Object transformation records
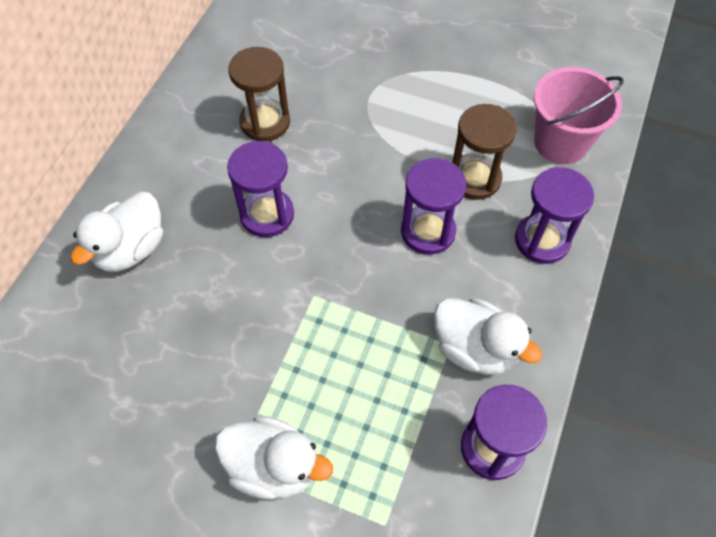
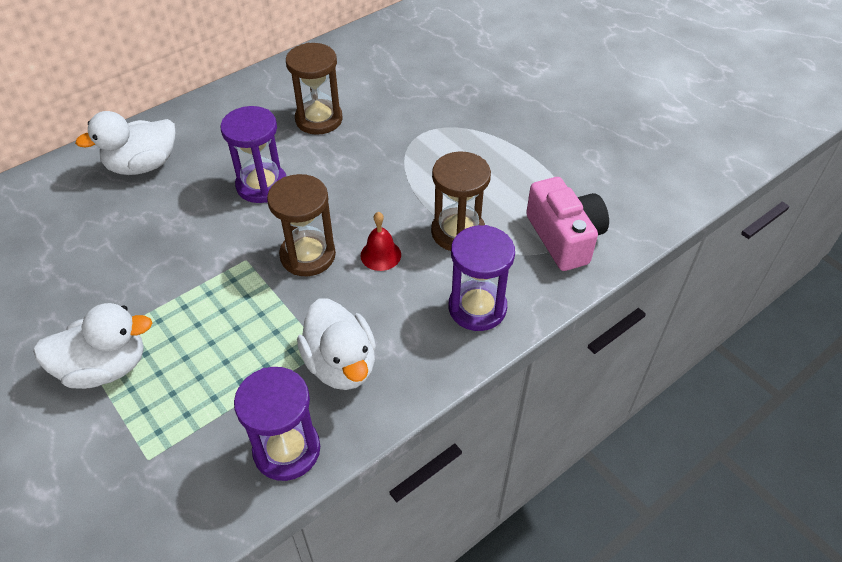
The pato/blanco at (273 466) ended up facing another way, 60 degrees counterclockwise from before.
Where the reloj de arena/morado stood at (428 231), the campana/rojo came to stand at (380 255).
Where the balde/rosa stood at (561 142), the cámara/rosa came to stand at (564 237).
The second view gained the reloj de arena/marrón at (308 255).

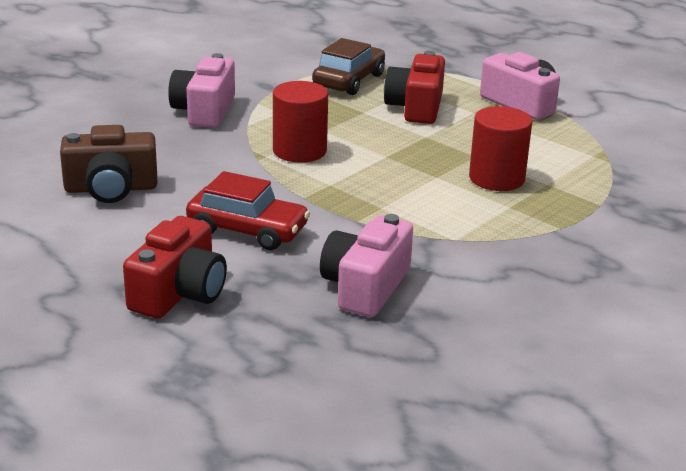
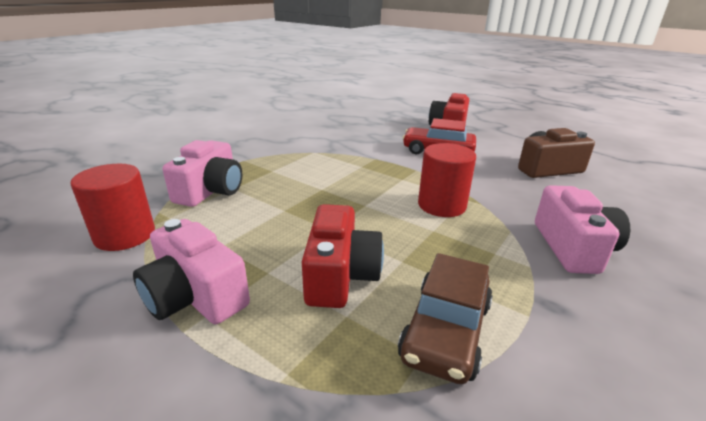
The cámara/rosa ended up elsewhere, having gone from (365 287) to (211 191).
The cilindro/rojo ended up elsewhere, having gone from (496 178) to (125 235).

Exercise requirements
If the records contain pictures, skip them, and transcribe exactly every line from the one with "The second view" through the last line.

Worked solution
The second view gained the reloj de arena/marrón at (308 255).

The cámara/rosa ended up elsewhere, having gone from (365 287) to (211 191).
The cilindro/rojo ended up elsewhere, having gone from (496 178) to (125 235).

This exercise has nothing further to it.